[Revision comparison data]
#####

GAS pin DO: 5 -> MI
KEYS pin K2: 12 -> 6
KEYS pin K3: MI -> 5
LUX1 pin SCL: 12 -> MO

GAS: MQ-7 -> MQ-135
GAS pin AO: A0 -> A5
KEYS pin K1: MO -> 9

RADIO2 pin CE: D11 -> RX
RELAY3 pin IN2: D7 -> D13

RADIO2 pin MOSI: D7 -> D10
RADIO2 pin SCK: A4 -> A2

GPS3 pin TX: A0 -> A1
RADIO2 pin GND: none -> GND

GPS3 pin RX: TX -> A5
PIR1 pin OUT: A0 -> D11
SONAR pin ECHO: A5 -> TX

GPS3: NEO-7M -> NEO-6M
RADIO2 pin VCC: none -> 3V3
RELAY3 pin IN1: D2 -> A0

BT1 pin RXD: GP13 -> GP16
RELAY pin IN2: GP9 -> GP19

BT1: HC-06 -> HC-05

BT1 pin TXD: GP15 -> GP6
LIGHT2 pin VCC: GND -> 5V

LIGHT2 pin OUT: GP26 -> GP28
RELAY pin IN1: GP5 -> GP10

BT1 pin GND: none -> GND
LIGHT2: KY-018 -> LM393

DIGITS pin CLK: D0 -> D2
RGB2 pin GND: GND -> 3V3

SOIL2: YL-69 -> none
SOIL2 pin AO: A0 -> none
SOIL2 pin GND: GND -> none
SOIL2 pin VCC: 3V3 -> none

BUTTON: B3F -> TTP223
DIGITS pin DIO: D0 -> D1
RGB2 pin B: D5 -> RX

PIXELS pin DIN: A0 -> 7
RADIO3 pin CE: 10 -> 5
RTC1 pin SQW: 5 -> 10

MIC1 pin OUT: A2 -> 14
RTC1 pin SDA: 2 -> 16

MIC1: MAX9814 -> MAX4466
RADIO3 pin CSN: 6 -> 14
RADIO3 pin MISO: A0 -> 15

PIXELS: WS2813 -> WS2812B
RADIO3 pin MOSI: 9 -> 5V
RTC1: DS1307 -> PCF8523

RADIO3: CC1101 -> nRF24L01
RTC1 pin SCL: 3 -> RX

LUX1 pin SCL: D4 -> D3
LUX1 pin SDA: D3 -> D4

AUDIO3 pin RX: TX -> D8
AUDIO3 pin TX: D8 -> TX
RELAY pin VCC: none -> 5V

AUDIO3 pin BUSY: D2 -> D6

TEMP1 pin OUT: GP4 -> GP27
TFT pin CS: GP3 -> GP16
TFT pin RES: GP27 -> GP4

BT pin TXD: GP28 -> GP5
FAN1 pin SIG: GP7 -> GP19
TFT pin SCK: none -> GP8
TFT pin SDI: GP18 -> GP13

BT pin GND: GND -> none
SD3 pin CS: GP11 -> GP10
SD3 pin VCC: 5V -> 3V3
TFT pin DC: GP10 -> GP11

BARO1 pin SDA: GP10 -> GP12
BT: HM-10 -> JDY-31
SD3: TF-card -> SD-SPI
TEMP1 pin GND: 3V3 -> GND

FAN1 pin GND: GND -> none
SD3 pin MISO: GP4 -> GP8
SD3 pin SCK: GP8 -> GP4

#####

• **Task item**: Only the lines of the data holding the string "DIGITS" are wanted; copy each of them.

• **Output below**:
DIGITS pin CLK: D0 -> D2
DIGITS pin DIO: D0 -> D1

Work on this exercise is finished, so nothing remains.